*** Opening The data ***

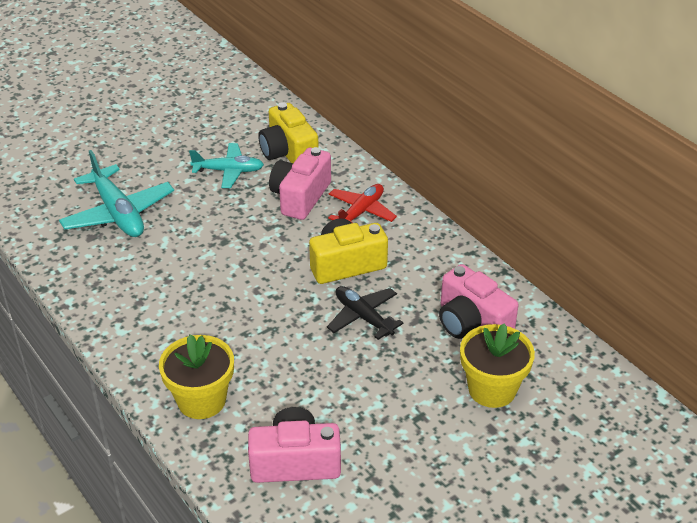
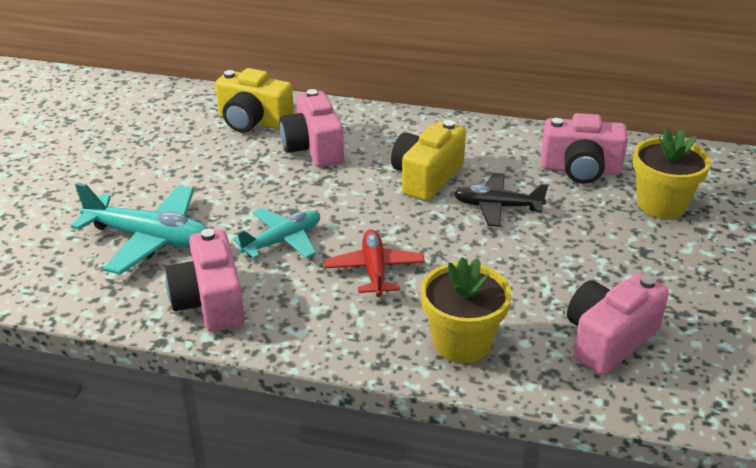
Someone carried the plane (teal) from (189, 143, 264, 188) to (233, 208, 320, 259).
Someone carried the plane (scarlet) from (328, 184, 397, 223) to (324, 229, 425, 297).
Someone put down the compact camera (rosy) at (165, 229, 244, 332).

*** Closing The data ***
*** Opening The data ***

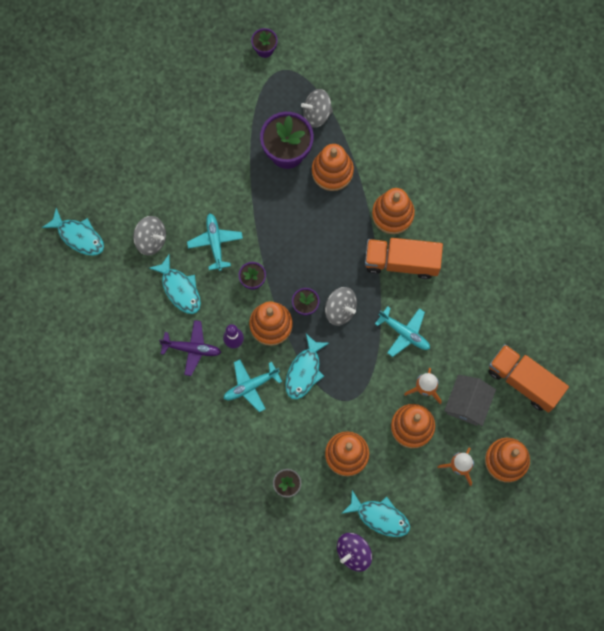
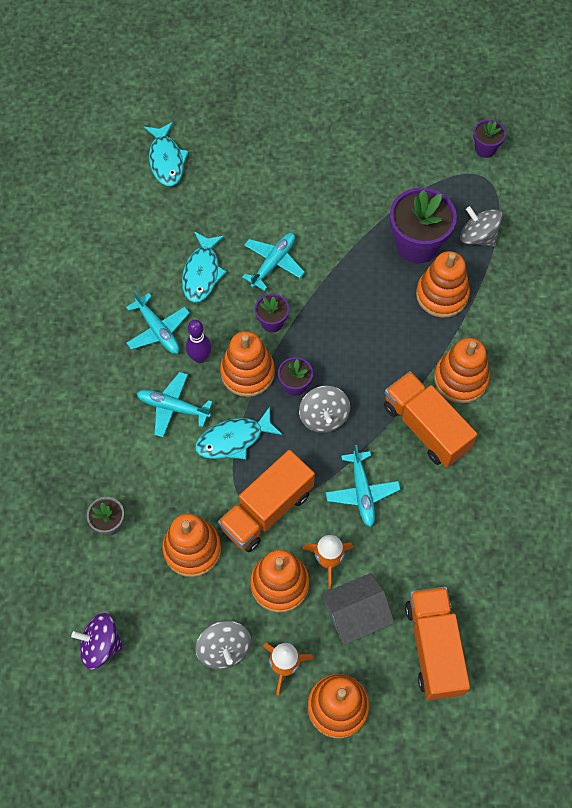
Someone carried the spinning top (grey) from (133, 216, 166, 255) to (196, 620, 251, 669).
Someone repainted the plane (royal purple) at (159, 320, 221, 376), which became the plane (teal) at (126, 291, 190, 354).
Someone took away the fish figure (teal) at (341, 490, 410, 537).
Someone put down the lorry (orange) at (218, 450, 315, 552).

*** Closing The data ***

Nothing is wanted except the number of lines in the entries above that include the word "down".

■ Exercise response
2